What needs to be done
Please copy every line from the records below that contains the string "Lumdia".

Dataset items
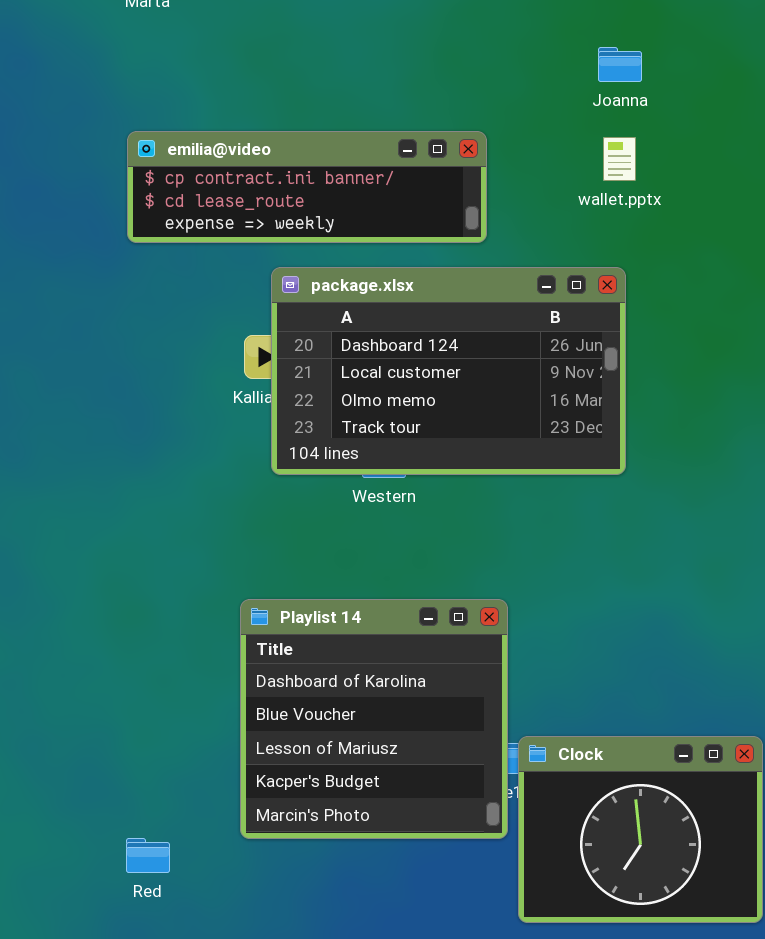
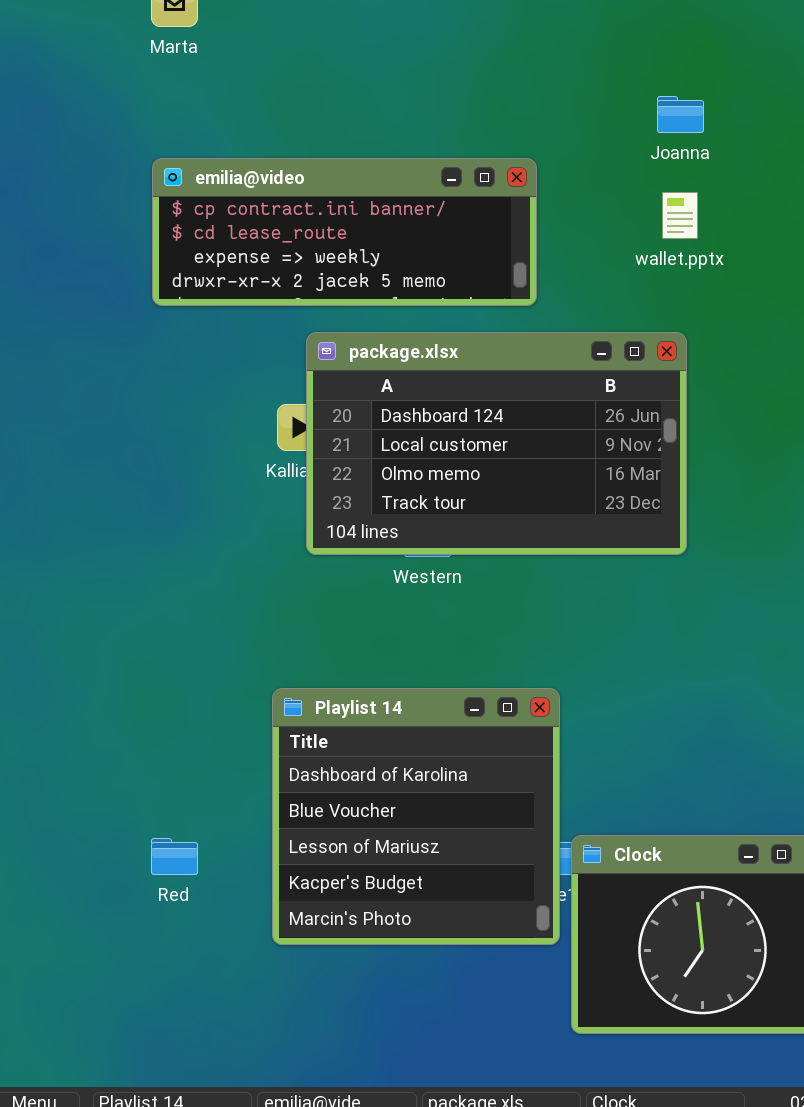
emilia@video: [127,131,487,243] -> [152,158,537,306], resized
Red: [126,838,170,873] -> [151,838,198,875], moved

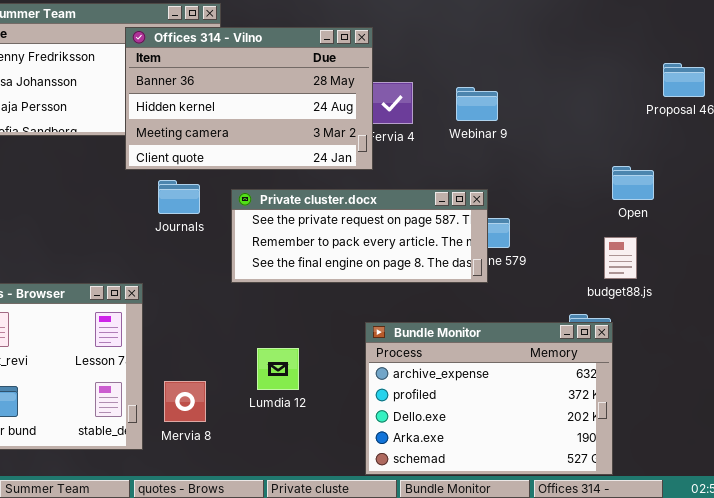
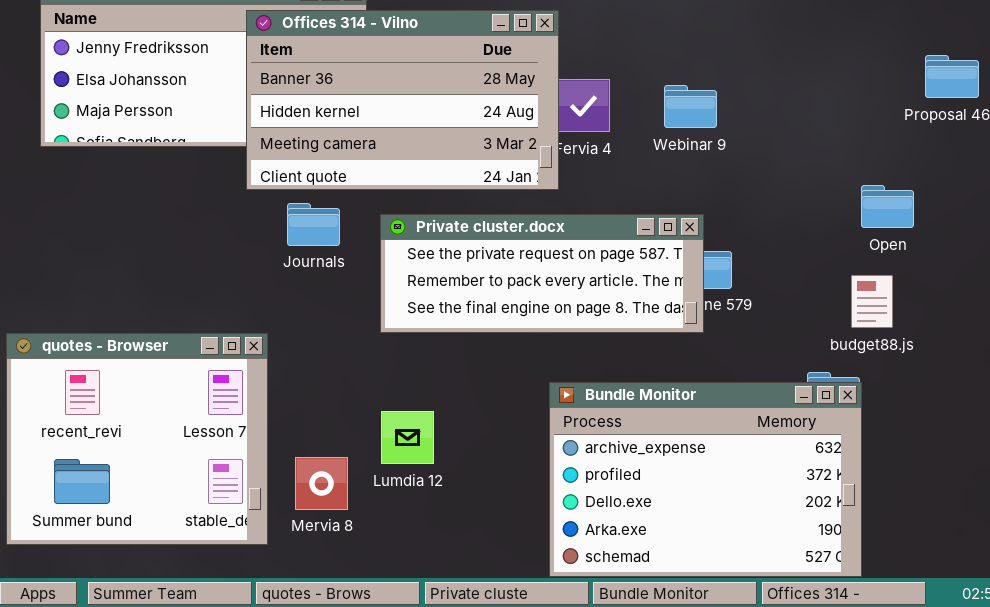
Lumdia 12: [257,348,299,390] -> [381,411,434,464], moved

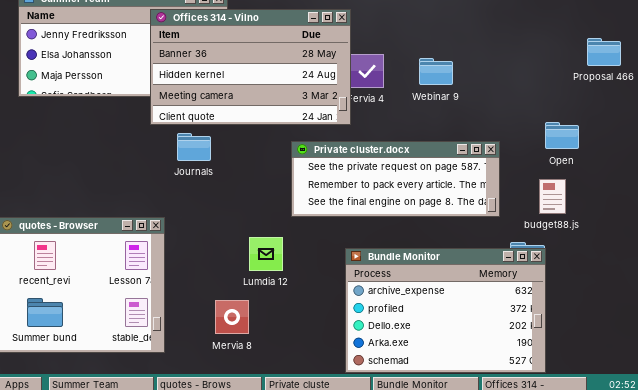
Private cluster.docx: [380,214,704,333] -> [291,141,500,217], moved
Lumdia 12: [381,411,434,464] -> [249,237,283,271], moved
Mervia 8: [295,457,348,510] -> [215,300,249,334], moved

Task response
Lumdia 12: [257,348,299,390] -> [381,411,434,464], moved
Lumdia 12: [381,411,434,464] -> [249,237,283,271], moved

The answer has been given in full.